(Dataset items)
######

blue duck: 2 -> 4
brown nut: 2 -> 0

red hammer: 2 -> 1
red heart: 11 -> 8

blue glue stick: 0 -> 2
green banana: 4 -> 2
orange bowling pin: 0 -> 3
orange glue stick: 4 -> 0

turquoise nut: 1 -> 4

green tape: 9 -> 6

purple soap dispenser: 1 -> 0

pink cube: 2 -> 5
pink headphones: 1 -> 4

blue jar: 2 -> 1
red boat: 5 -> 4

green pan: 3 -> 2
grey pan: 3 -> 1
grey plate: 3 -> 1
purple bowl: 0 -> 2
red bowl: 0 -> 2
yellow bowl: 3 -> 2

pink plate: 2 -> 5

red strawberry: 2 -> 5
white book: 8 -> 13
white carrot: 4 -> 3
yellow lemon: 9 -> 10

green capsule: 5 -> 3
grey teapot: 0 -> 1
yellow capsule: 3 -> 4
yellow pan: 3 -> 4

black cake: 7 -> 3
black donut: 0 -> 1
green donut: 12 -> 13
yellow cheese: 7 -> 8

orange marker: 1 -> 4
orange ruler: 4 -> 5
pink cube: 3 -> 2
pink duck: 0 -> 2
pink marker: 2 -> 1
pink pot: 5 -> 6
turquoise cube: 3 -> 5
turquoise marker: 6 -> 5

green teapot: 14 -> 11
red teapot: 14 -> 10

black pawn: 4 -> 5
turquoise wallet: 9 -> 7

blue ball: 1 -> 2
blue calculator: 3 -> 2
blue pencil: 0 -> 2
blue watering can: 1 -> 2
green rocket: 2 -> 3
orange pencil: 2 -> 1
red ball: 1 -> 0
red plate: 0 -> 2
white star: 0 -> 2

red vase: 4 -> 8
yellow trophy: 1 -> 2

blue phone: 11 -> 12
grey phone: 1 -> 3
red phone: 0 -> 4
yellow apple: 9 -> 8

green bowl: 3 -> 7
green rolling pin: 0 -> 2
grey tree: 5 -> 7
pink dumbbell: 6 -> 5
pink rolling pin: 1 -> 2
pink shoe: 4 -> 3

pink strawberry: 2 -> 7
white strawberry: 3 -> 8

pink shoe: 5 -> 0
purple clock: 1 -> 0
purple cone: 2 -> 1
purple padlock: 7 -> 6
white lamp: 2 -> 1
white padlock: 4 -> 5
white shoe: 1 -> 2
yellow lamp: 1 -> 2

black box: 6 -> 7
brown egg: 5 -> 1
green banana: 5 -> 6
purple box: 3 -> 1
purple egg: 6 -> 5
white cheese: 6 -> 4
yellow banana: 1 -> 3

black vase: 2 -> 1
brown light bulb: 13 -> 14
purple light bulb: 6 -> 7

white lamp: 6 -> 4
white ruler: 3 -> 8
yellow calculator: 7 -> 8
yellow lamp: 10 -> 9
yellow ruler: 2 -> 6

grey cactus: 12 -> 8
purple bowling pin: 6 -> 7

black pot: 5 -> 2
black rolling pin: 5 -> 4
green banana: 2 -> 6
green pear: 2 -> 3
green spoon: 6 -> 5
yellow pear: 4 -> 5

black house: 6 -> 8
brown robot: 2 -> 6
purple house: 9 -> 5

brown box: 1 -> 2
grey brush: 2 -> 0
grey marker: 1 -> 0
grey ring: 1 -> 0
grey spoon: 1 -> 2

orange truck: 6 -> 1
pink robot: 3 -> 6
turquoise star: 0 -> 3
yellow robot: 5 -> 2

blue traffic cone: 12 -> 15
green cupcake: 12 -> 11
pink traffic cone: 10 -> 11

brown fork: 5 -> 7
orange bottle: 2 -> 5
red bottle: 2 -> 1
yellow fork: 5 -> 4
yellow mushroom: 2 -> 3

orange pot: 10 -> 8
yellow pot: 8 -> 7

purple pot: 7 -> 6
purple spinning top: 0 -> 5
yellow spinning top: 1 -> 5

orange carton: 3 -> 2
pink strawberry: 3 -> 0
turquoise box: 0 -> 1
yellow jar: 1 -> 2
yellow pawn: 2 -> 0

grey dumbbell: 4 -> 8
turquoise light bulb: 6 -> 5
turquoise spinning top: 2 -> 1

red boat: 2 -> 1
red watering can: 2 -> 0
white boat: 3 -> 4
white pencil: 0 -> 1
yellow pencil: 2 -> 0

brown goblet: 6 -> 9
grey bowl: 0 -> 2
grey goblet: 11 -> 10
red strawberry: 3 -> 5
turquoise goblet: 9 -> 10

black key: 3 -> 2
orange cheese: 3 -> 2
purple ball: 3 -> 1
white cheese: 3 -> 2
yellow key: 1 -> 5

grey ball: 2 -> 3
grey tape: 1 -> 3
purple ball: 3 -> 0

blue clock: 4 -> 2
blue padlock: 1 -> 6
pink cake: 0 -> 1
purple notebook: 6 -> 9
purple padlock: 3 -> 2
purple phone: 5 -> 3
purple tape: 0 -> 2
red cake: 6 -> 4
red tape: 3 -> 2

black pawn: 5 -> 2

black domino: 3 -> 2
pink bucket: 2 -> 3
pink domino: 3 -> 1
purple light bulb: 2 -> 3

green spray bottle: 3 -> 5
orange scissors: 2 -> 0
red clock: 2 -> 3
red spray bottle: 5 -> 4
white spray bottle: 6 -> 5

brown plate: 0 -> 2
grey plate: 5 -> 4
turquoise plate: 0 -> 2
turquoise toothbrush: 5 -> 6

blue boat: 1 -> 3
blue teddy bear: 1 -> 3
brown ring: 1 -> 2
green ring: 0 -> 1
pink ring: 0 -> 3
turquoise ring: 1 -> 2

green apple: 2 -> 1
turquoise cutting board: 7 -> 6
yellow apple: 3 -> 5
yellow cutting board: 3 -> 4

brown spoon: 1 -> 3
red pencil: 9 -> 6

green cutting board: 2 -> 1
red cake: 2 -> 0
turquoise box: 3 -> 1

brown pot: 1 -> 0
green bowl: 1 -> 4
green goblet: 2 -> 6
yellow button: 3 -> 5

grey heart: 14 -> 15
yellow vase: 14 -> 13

######

=== The problem ===
Please, from the entries above, set down exactly the lines from the one containing "green rocket: 2 -> 3" through the one containing "grey tree: 5 -> 7", and only those.

=== Response ===
green rocket: 2 -> 3
orange pencil: 2 -> 1
red ball: 1 -> 0
red plate: 0 -> 2
white star: 0 -> 2

red vase: 4 -> 8
yellow trophy: 1 -> 2

blue phone: 11 -> 12
grey phone: 1 -> 3
red phone: 0 -> 4
yellow apple: 9 -> 8

green bowl: 3 -> 7
green rolling pin: 0 -> 2
grey tree: 5 -> 7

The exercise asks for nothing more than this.